__TASK OBJECTIVE__
Return all entries verbatim; skip any pictures.

__MATERIAL FOR THIS EXERCISE__
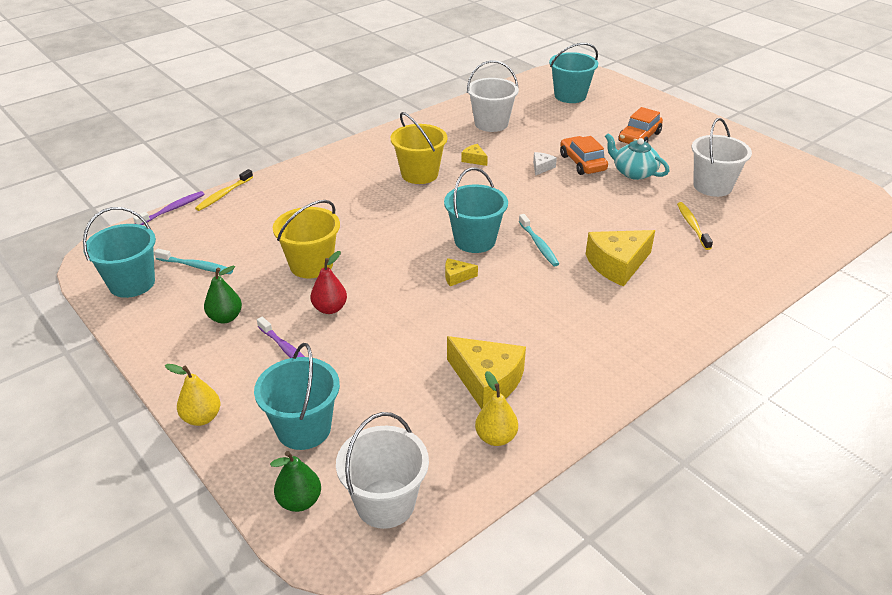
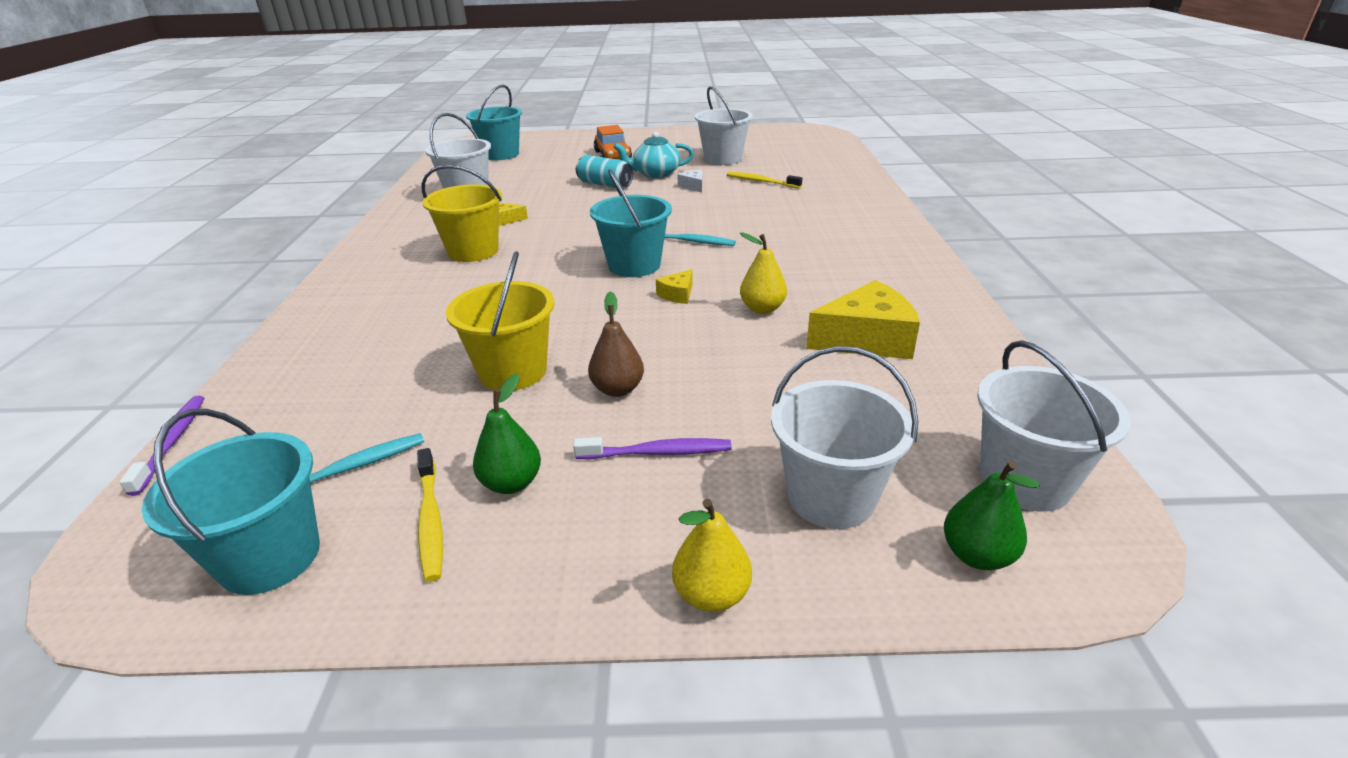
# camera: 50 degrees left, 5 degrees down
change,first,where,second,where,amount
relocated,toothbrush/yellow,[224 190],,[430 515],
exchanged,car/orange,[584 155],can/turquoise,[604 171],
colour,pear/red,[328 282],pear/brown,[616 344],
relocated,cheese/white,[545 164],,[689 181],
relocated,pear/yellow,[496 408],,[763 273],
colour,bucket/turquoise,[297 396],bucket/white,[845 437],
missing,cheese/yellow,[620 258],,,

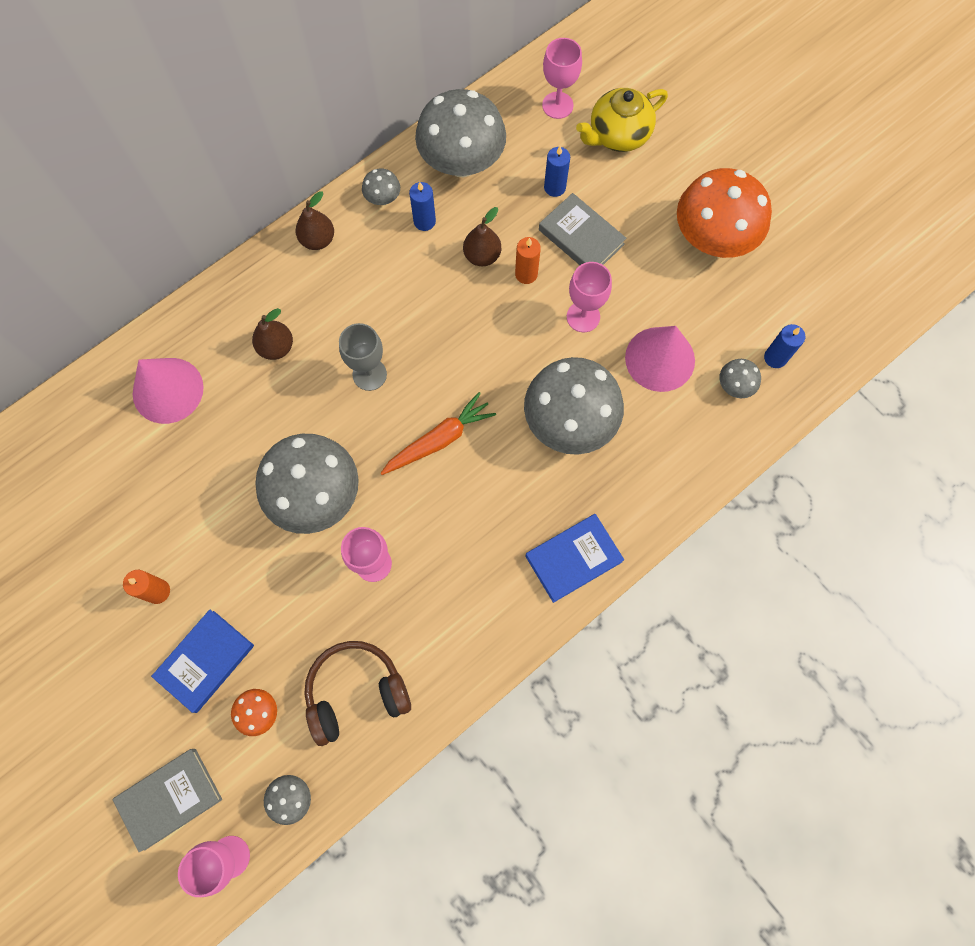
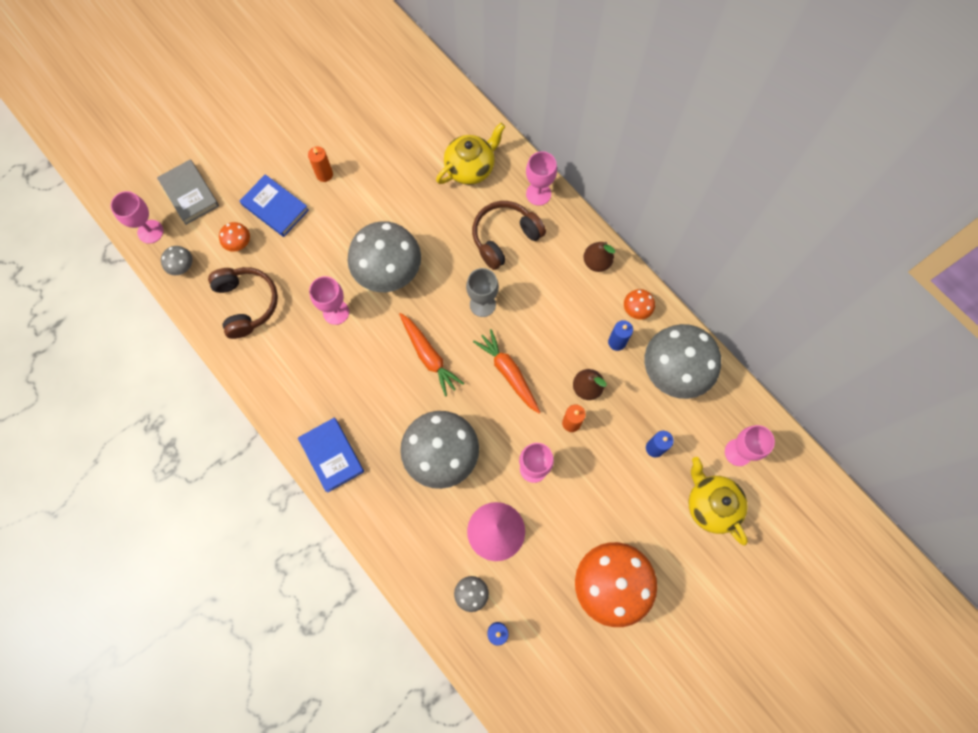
# camera: 90 degrees right, 0 degrees up
change,first,where,second,where,amount
exchanged,cone/pink,[168 391],teapot/yellow,[470 154],
exchanged,pear/brown,[272 334],headphones/brown,[509 235],
appeared,,,carrot/orange,[507 371],
appeared,,,goblet/pink,[541 178],
colour,mushroom/grey,[381 187],mushroom/orange,[639 304],
missing,book/grey,[582 229],,,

__YOUR RESPONSE__
# camera: 50 degrees left, 5 degrees down
change,first,where,second,where,amount
relocated,toothbrush/yellow,[224 190],,[430 515],
exchanged,car/orange,[584 155],can/turquoise,[604 171],
colour,pear/red,[328 282],pear/brown,[616 344],
relocated,cheese/white,[545 164],,[689 181],
relocated,pear/yellow,[496 408],,[763 273],
colour,bucket/turquoise,[297 396],bucket/white,[845 437],
missing,cheese/yellow,[620 258],,,

# camera: 90 degrees right, 0 degrees up
change,first,where,second,where,amount
exchanged,cone/pink,[168 391],teapot/yellow,[470 154],
exchanged,pear/brown,[272 334],headphones/brown,[509 235],
appeared,,,carrot/orange,[507 371],
appeared,,,goblet/pink,[541 178],
colour,mushroom/grey,[381 187],mushroom/orange,[639 304],
missing,book/grey,[582 229],,,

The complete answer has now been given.